▸ TASK GOAL: Please repeat the records below exactly, from the first line through the line containing "BARO1 pin SDA: D34 -> none", and nothing more.

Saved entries
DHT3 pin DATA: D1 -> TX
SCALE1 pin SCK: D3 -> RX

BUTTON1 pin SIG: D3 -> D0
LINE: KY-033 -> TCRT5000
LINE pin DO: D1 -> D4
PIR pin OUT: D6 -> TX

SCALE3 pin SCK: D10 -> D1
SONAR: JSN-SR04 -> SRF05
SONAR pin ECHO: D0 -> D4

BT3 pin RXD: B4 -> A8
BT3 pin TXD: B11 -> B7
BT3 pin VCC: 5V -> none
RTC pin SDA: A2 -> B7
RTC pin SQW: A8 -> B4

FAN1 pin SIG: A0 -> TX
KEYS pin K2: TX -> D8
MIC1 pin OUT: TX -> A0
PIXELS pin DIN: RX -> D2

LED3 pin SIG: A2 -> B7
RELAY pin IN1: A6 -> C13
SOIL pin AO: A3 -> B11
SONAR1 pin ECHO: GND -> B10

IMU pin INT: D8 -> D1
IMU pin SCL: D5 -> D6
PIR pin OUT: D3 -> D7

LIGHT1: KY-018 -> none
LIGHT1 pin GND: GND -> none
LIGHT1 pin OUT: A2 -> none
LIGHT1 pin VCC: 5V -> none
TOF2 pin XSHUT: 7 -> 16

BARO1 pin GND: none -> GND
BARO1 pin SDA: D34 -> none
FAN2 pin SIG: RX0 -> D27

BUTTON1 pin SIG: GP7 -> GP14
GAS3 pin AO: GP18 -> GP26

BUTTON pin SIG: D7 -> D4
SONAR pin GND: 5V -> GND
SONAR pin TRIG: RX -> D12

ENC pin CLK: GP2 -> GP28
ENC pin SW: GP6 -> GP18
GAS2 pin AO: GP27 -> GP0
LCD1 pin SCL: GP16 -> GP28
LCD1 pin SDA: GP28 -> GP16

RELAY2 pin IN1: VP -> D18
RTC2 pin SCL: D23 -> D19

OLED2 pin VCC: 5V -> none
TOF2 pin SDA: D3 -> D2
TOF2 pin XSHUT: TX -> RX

▸ FINAL ANSWER:
DHT3 pin DATA: D1 -> TX
SCALE1 pin SCK: D3 -> RX

BUTTON1 pin SIG: D3 -> D0
LINE: KY-033 -> TCRT5000
LINE pin DO: D1 -> D4
PIR pin OUT: D6 -> TX

SCALE3 pin SCK: D10 -> D1
SONAR: JSN-SR04 -> SRF05
SONAR pin ECHO: D0 -> D4

BT3 pin RXD: B4 -> A8
BT3 pin TXD: B11 -> B7
BT3 pin VCC: 5V -> none
RTC pin SDA: A2 -> B7
RTC pin SQW: A8 -> B4

FAN1 pin SIG: A0 -> TX
KEYS pin K2: TX -> D8
MIC1 pin OUT: TX -> A0
PIXELS pin DIN: RX -> D2

LED3 pin SIG: A2 -> B7
RELAY pin IN1: A6 -> C13
SOIL pin AO: A3 -> B11
SONAR1 pin ECHO: GND -> B10

IMU pin INT: D8 -> D1
IMU pin SCL: D5 -> D6
PIR pin OUT: D3 -> D7

LIGHT1: KY-018 -> none
LIGHT1 pin GND: GND -> none
LIGHT1 pin OUT: A2 -> none
LIGHT1 pin VCC: 5V -> none
TOF2 pin XSHUT: 7 -> 16

BARO1 pin GND: none -> GND
BARO1 pin SDA: D34 -> none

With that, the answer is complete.